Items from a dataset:
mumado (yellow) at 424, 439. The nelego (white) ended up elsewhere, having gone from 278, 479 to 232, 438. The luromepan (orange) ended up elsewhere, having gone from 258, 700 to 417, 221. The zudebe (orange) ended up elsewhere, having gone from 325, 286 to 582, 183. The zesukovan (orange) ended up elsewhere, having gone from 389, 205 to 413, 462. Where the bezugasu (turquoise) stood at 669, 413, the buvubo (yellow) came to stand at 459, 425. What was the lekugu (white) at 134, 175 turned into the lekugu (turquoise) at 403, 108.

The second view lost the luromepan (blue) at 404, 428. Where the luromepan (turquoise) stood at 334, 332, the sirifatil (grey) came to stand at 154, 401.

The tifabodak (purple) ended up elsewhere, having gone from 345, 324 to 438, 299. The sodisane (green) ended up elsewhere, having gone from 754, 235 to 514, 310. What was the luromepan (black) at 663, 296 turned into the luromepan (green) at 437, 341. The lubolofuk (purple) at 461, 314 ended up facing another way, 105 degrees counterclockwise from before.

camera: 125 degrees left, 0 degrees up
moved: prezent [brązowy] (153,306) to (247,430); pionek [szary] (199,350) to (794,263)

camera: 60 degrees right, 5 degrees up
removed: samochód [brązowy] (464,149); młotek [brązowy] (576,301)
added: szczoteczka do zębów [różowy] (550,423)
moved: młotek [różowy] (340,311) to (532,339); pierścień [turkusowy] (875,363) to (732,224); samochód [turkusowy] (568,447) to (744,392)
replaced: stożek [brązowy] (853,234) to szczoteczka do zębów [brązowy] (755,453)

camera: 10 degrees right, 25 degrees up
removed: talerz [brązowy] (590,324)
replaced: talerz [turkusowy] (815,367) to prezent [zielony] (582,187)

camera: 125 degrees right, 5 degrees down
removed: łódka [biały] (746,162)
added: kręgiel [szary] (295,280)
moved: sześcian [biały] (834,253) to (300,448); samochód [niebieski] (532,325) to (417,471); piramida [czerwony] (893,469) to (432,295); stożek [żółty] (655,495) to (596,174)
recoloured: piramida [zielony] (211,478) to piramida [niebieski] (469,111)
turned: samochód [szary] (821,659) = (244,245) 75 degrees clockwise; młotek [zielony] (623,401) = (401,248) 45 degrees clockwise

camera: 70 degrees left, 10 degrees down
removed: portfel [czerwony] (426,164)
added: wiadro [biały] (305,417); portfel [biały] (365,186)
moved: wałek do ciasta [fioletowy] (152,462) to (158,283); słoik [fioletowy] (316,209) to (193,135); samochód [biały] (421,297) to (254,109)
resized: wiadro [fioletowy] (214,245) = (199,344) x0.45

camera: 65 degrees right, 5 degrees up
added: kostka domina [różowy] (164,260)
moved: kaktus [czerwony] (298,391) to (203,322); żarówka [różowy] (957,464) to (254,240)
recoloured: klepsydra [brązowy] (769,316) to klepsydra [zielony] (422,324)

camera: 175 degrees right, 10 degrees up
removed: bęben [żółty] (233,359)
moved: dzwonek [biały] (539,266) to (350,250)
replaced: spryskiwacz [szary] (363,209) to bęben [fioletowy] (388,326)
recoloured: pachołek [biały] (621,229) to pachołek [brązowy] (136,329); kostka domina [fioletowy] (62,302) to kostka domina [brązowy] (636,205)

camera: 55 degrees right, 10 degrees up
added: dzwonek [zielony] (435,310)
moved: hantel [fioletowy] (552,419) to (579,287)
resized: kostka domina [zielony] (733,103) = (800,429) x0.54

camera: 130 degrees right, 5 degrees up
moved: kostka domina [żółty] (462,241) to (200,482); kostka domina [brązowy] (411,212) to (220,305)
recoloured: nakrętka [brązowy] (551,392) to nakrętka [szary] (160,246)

* _To do_:
Extract all of the data above and output it character for character.

* _Answer box_:
mumado (yellow) at 424, 439. The nelego (white) ended up elsewhere, having gone from 278, 479 to 232, 438. The luromepan (orange) ended up elsewhere, having gone from 258, 700 to 417, 221. The zudebe (orange) ended up elsewhere, having gone from 325, 286 to 582, 183. The zesukovan (orange) ended up elsewhere, having gone from 389, 205 to 413, 462. Where the bezugasu (turquoise) stood at 669, 413, the buvubo (yellow) came to stand at 459, 425. What was the lekugu (white) at 134, 175 turned into the lekugu (turquoise) at 403, 108.

The second view lost the luromepan (blue) at 404, 428. Where the luromepan (turquoise) stood at 334, 332, the sirifatil (grey) came to stand at 154, 401.

The tifabodak (purple) ended up elsewhere, having gone from 345, 324 to 438, 299. The sodisane (green) ended up elsewhere, having gone from 754, 235 to 514, 310. What was the luromepan (black) at 663, 296 turned into the luromepan (green) at 437, 341. The lubolofuk (purple) at 461, 314 ended up facing another way, 105 degrees counterclockwise from before.

camera: 125 degrees left, 0 degrees up
moved: prezent [brązowy] (153,306) to (247,430); pionek [szary] (199,350) to (794,263)

camera: 60 degrees right, 5 degrees up
removed: samochód [brązowy] (464,149); młotek [brązowy] (576,301)
added: szczoteczka do zębów [różowy] (550,423)
moved: młotek [różowy] (340,311) to (532,339); pierścień [turkusowy] (875,363) to (732,224); samochód [turkusowy] (568,447) to (744,392)
replaced: stożek [brązowy] (853,234) to szczoteczka do zębów [brązowy] (755,453)

camera: 10 degrees right, 25 degrees up
removed: talerz [brązowy] (590,324)
replaced: talerz [turkusowy] (815,367) to prezent [zielony] (582,187)

camera: 125 degrees right, 5 degrees down
removed: łódka [biały] (746,162)
added: kręgiel [szary] (295,280)
moved: sześcian [biały] (834,253) to (300,448); samochód [niebieski] (532,325) to (417,471); piramida [czerwony] (893,469) to (432,295); stożek [żółty] (655,495) to (596,174)
recoloured: piramida [zielony] (211,478) to piramida [niebieski] (469,111)
turned: samochód [szary] (821,659) = (244,245) 75 degrees clockwise; młotek [zielony] (623,401) = (401,248) 45 degrees clockwise

camera: 70 degrees left, 10 degrees down
removed: portfel [czerwony] (426,164)
added: wiadro [biały] (305,417); portfel [biały] (365,186)
moved: wałek do ciasta [fioletowy] (152,462) to (158,283); słoik [fioletowy] (316,209) to (193,135); samochód [biały] (421,297) to (254,109)
resized: wiadro [fioletowy] (214,245) = (199,344) x0.45

camera: 65 degrees right, 5 degrees up
added: kostka domina [różowy] (164,260)
moved: kaktus [czerwony] (298,391) to (203,322); żarówka [różowy] (957,464) to (254,240)
recoloured: klepsydra [brązowy] (769,316) to klepsydra [zielony] (422,324)

camera: 175 degrees right, 10 degrees up
removed: bęben [żółty] (233,359)
moved: dzwonek [biały] (539,266) to (350,250)
replaced: spryskiwacz [szary] (363,209) to bęben [fioletowy] (388,326)
recoloured: pachołek [biały] (621,229) to pachołek [brązowy] (136,329); kostka domina [fioletowy] (62,302) to kostka domina [brązowy] (636,205)

camera: 55 degrees right, 10 degrees up
added: dzwonek [zielony] (435,310)
moved: hantel [fioletowy] (552,419) to (579,287)
resized: kostka domina [zielony] (733,103) = (800,429) x0.54

camera: 130 degrees right, 5 degrees up
moved: kostka domina [żółty] (462,241) to (200,482); kostka domina [brązowy] (411,212) to (220,305)
recoloured: nakrętka [brązowy] (551,392) to nakrętka [szary] (160,246)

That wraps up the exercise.